# Given entries:
= = = =

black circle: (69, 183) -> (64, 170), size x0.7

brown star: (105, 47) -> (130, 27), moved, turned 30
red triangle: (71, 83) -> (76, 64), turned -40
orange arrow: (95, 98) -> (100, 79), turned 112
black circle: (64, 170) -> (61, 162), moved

= = = =

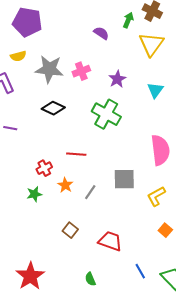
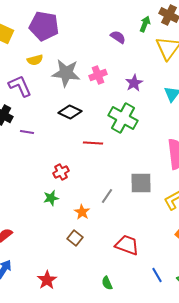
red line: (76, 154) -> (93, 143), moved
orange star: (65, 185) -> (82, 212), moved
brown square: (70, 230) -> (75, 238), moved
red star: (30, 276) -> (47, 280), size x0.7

= = = =

# What this task involves:
Which lines above contain the word "moved"? Show each of them.

# Response area:
brown star: (105, 47) -> (130, 27), moved, turned 30
black circle: (64, 170) -> (61, 162), moved
red line: (76, 154) -> (93, 143), moved
orange star: (65, 185) -> (82, 212), moved
brown square: (70, 230) -> (75, 238), moved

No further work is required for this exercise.